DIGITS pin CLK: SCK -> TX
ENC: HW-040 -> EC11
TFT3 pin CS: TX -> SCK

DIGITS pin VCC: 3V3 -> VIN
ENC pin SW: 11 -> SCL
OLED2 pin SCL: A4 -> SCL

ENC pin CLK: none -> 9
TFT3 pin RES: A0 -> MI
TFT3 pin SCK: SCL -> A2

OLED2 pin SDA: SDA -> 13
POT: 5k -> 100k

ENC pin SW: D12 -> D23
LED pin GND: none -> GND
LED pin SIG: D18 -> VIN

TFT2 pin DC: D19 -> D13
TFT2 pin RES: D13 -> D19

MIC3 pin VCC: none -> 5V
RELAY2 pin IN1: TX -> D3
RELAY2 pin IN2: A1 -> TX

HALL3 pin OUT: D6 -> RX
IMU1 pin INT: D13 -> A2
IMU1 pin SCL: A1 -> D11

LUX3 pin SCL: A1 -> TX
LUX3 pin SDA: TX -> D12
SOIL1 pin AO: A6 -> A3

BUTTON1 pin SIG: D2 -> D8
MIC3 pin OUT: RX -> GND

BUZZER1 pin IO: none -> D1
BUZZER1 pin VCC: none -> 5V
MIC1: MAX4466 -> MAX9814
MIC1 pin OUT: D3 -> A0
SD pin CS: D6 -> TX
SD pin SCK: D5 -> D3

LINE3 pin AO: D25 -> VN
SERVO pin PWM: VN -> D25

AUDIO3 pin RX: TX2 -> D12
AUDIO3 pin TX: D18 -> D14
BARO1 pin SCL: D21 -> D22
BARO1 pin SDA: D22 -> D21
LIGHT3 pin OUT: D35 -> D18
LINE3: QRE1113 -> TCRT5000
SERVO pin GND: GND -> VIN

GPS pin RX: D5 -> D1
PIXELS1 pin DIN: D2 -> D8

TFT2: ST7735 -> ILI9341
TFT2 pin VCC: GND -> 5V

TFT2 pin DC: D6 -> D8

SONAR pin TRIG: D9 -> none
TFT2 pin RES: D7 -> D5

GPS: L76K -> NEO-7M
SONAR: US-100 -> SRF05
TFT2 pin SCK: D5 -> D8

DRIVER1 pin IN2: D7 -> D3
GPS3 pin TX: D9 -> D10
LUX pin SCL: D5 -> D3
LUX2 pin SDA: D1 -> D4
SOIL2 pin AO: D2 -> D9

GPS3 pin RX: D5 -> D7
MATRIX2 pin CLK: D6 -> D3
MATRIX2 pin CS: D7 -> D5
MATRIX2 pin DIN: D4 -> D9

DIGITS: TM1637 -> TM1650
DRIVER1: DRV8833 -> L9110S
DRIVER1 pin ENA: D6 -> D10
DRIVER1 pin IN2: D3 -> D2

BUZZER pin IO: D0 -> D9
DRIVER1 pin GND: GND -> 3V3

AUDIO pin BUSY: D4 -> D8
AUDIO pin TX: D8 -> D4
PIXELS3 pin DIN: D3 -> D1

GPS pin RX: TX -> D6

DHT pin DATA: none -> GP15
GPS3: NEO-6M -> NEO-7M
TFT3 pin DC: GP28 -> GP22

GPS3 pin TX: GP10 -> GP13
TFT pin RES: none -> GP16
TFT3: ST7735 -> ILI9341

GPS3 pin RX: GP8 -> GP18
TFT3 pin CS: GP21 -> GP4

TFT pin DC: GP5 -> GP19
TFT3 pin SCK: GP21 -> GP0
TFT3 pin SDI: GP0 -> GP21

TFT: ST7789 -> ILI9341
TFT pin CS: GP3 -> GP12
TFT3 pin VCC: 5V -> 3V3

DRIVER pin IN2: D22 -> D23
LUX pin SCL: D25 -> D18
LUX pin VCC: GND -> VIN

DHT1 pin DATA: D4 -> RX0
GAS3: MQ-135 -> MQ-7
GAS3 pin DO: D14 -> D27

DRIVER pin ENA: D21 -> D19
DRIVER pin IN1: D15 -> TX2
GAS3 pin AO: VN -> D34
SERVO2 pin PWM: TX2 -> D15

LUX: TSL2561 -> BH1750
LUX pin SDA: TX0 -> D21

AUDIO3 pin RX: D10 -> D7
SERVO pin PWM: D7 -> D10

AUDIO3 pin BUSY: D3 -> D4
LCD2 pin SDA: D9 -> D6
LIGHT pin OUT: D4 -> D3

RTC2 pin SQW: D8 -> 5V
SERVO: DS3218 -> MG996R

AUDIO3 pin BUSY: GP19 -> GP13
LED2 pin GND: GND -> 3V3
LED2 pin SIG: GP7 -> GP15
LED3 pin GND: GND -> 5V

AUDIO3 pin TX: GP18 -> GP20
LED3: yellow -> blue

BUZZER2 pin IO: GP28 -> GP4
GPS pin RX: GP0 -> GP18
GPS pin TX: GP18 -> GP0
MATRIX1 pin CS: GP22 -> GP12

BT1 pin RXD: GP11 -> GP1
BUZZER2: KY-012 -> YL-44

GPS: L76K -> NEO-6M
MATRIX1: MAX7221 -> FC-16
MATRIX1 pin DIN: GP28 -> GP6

-=-=-=-=-

**WORK TO COMPLETE**
Beginning with the first line of the listing above, please write out every line exactly until you reach the line that contains "GPS pin RX: TX -> D6", and include that one too.

**REPLY TO THE TASK**
DIGITS pin CLK: SCK -> TX
ENC: HW-040 -> EC11
TFT3 pin CS: TX -> SCK

DIGITS pin VCC: 3V3 -> VIN
ENC pin SW: 11 -> SCL
OLED2 pin SCL: A4 -> SCL

ENC pin CLK: none -> 9
TFT3 pin RES: A0 -> MI
TFT3 pin SCK: SCL -> A2

OLED2 pin SDA: SDA -> 13
POT: 5k -> 100k

ENC pin SW: D12 -> D23
LED pin GND: none -> GND
LED pin SIG: D18 -> VIN

TFT2 pin DC: D19 -> D13
TFT2 pin RES: D13 -> D19

MIC3 pin VCC: none -> 5V
RELAY2 pin IN1: TX -> D3
RELAY2 pin IN2: A1 -> TX

HALL3 pin OUT: D6 -> RX
IMU1 pin INT: D13 -> A2
IMU1 pin SCL: A1 -> D11

LUX3 pin SCL: A1 -> TX
LUX3 pin SDA: TX -> D12
SOIL1 pin AO: A6 -> A3

BUTTON1 pin SIG: D2 -> D8
MIC3 pin OUT: RX -> GND

BUZZER1 pin IO: none -> D1
BUZZER1 pin VCC: none -> 5V
MIC1: MAX4466 -> MAX9814
MIC1 pin OUT: D3 -> A0
SD pin CS: D6 -> TX
SD pin SCK: D5 -> D3

LINE3 pin AO: D25 -> VN
SERVO pin PWM: VN -> D25

AUDIO3 pin RX: TX2 -> D12
AUDIO3 pin TX: D18 -> D14
BARO1 pin SCL: D21 -> D22
BARO1 pin SDA: D22 -> D21
LIGHT3 pin OUT: D35 -> D18
LINE3: QRE1113 -> TCRT5000
SERVO pin GND: GND -> VIN

GPS pin RX: D5 -> D1
PIXELS1 pin DIN: D2 -> D8

TFT2: ST7735 -> ILI9341
TFT2 pin VCC: GND -> 5V

TFT2 pin DC: D6 -> D8

SONAR pin TRIG: D9 -> none
TFT2 pin RES: D7 -> D5

GPS: L76K -> NEO-7M
SONAR: US-100 -> SRF05
TFT2 pin SCK: D5 -> D8

DRIVER1 pin IN2: D7 -> D3
GPS3 pin TX: D9 -> D10
LUX pin SCL: D5 -> D3
LUX2 pin SDA: D1 -> D4
SOIL2 pin AO: D2 -> D9

GPS3 pin RX: D5 -> D7
MATRIX2 pin CLK: D6 -> D3
MATRIX2 pin CS: D7 -> D5
MATRIX2 pin DIN: D4 -> D9

DIGITS: TM1637 -> TM1650
DRIVER1: DRV8833 -> L9110S
DRIVER1 pin ENA: D6 -> D10
DRIVER1 pin IN2: D3 -> D2

BUZZER pin IO: D0 -> D9
DRIVER1 pin GND: GND -> 3V3

AUDIO pin BUSY: D4 -> D8
AUDIO pin TX: D8 -> D4
PIXELS3 pin DIN: D3 -> D1

GPS pin RX: TX -> D6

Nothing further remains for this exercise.